What is required » Transcribe exactly the lines below that begin at the line with "D1: diode US1M" and stop after the line with "U2 pin IO2: W1 -> none", leaving out every picture.

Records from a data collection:
Start of Block
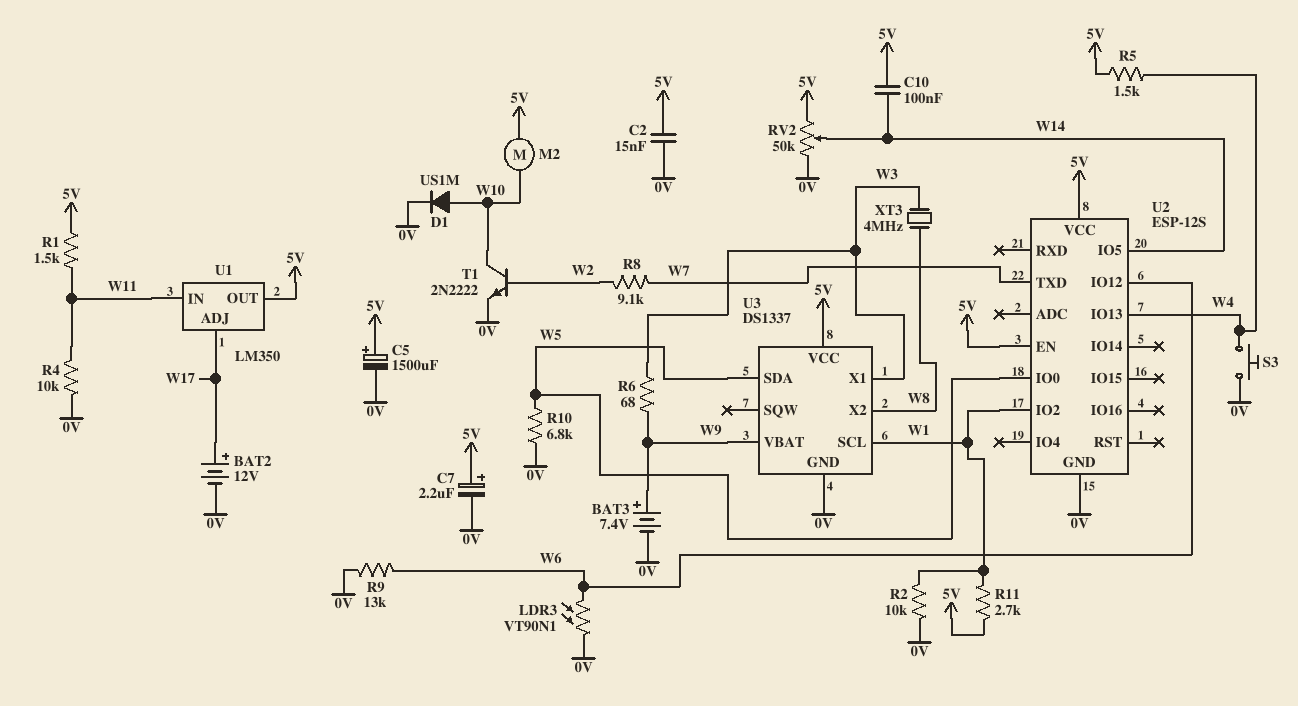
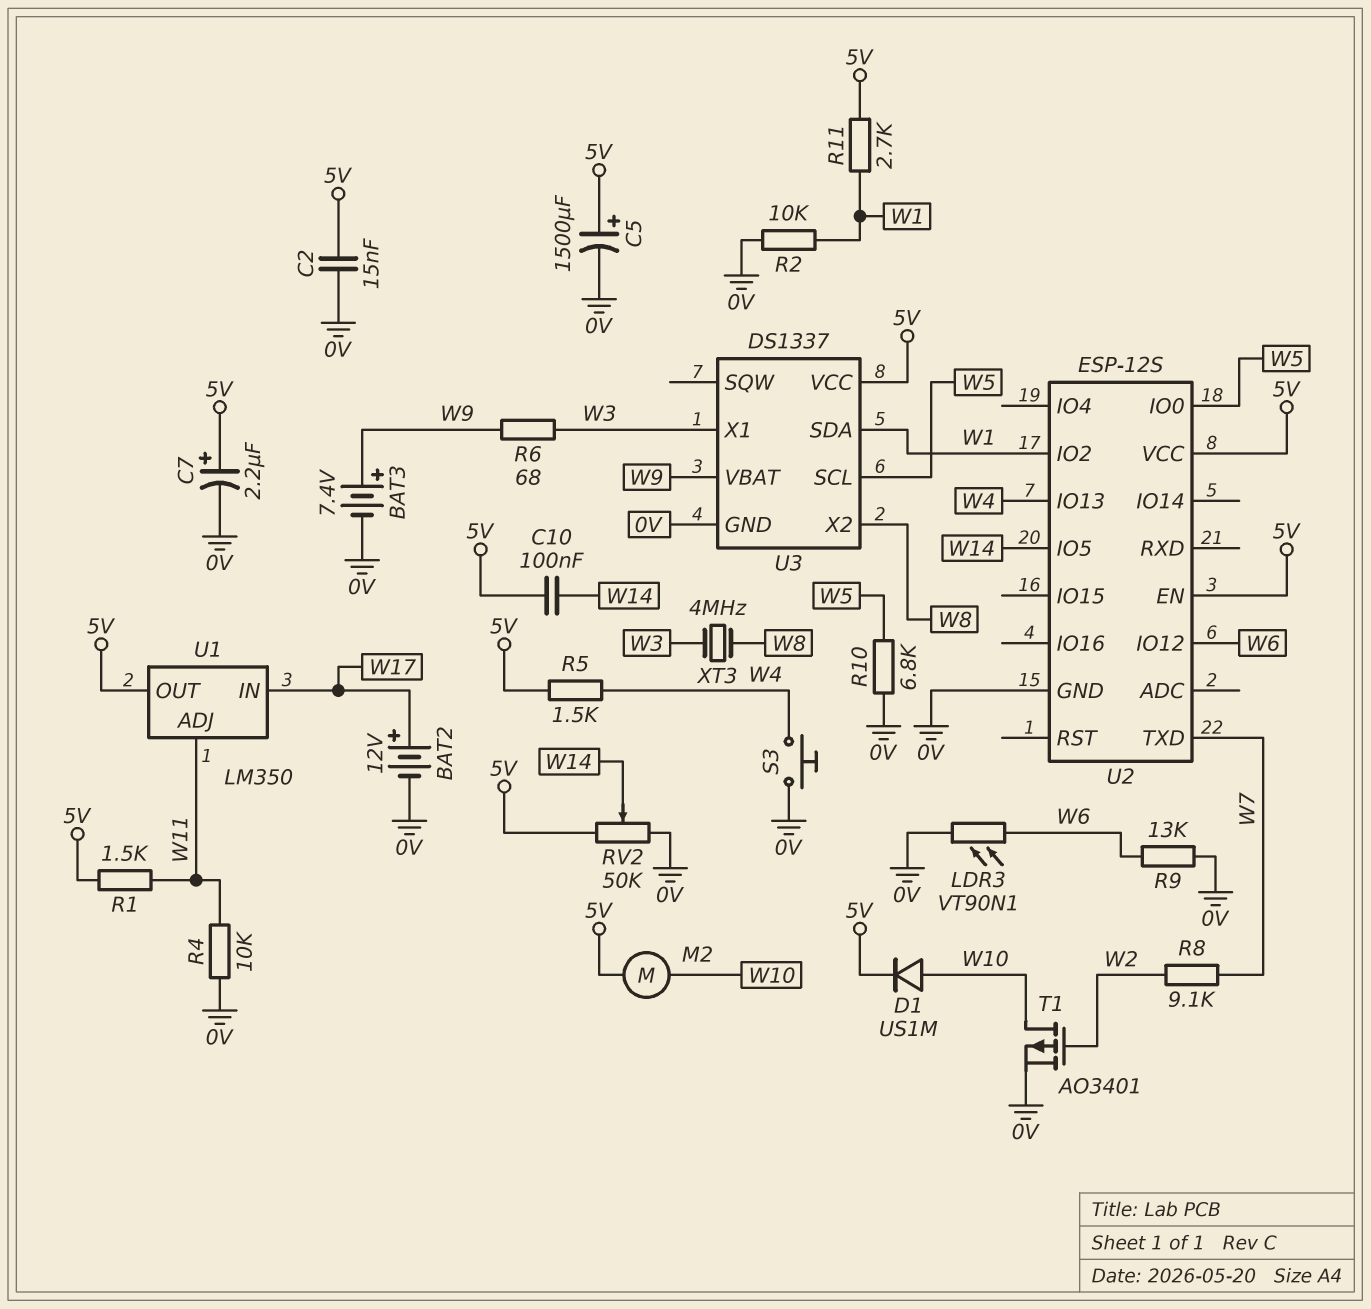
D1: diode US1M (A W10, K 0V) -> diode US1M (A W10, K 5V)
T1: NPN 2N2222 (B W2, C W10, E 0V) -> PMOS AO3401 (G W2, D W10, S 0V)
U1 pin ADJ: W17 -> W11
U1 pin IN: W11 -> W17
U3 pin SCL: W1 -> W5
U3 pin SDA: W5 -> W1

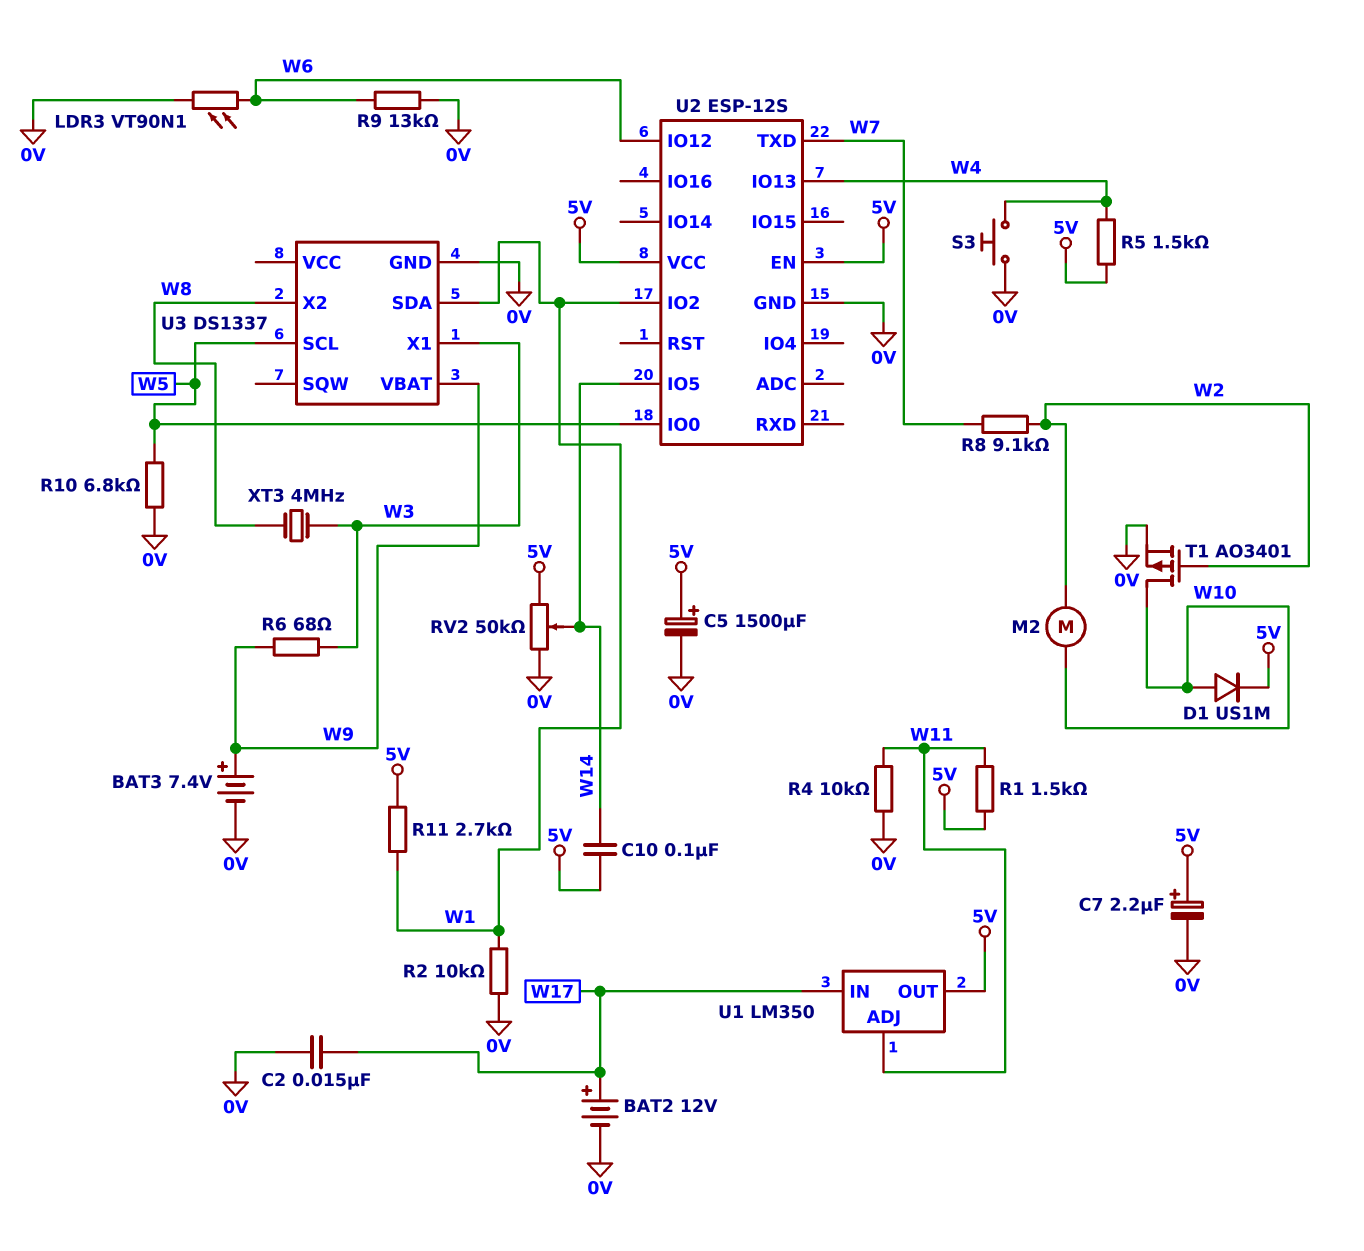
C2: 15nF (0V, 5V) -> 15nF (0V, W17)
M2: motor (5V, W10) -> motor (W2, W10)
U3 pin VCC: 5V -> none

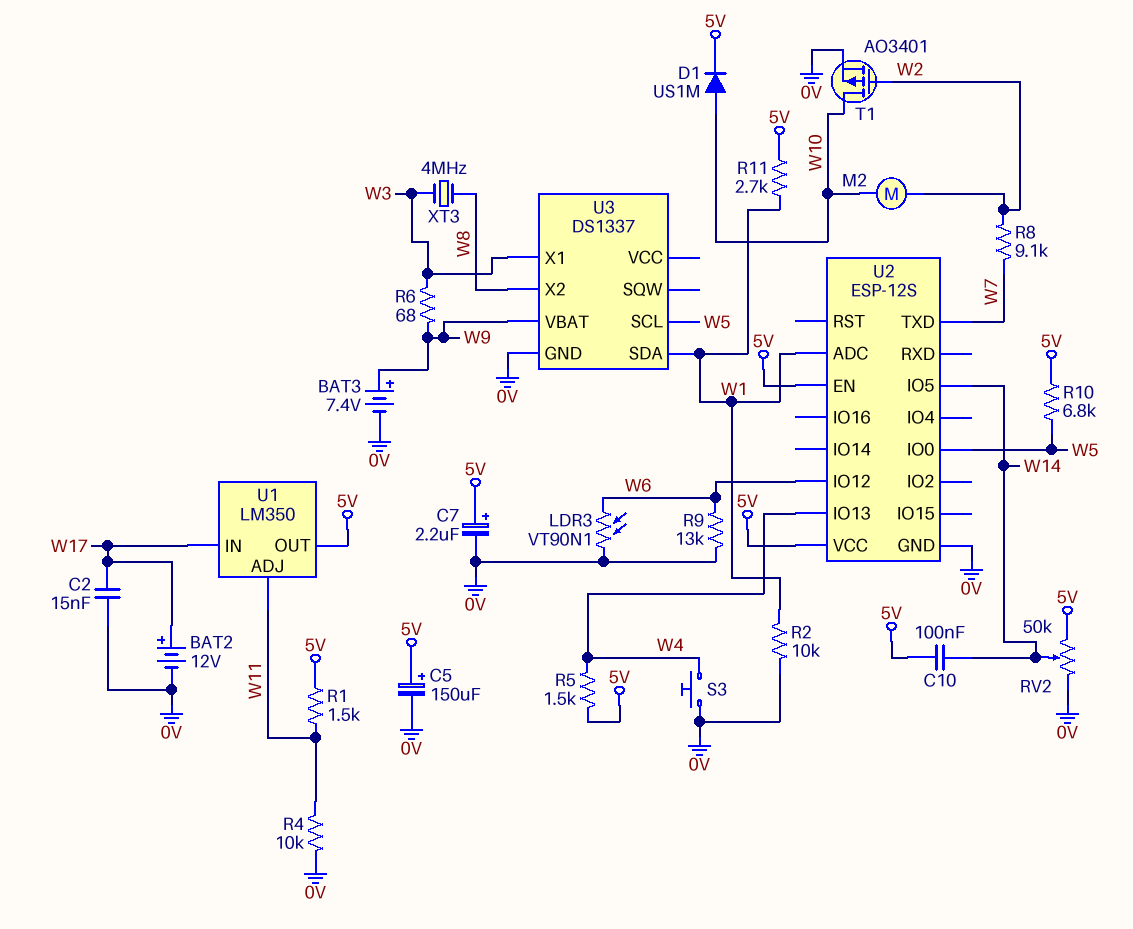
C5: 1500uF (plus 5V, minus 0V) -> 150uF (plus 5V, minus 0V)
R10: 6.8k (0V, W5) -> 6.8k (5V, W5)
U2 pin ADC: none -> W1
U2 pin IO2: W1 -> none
End of Block
Start of Block
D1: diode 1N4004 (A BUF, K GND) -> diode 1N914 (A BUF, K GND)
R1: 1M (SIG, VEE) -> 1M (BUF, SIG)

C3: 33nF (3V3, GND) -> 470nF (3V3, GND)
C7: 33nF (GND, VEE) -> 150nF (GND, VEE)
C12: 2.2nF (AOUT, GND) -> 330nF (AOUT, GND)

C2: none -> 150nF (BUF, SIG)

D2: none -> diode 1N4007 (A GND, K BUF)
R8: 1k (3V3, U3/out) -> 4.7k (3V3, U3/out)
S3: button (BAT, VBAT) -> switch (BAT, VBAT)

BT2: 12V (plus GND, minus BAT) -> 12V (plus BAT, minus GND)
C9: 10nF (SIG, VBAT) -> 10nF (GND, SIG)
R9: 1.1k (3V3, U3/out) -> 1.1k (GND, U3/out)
End of Block
Expected answer »
D1: diode US1M (A W10, K 0V) -> diode US1M (A W10, K 5V)
T1: NPN 2N2222 (B W2, C W10, E 0V) -> PMOS AO3401 (G W2, D W10, S 0V)
U1 pin ADJ: W17 -> W11
U1 pin IN: W11 -> W17
U3 pin SCL: W1 -> W5
U3 pin SDA: W5 -> W1

C2: 15nF (0V, 5V) -> 15nF (0V, W17)
M2: motor (5V, W10) -> motor (W2, W10)
U3 pin VCC: 5V -> none

C5: 1500uF (plus 5V, minus 0V) -> 150uF (plus 5V, minus 0V)
R10: 6.8k (0V, W5) -> 6.8k (5V, W5)
U2 pin ADC: none -> W1
U2 pin IO2: W1 -> none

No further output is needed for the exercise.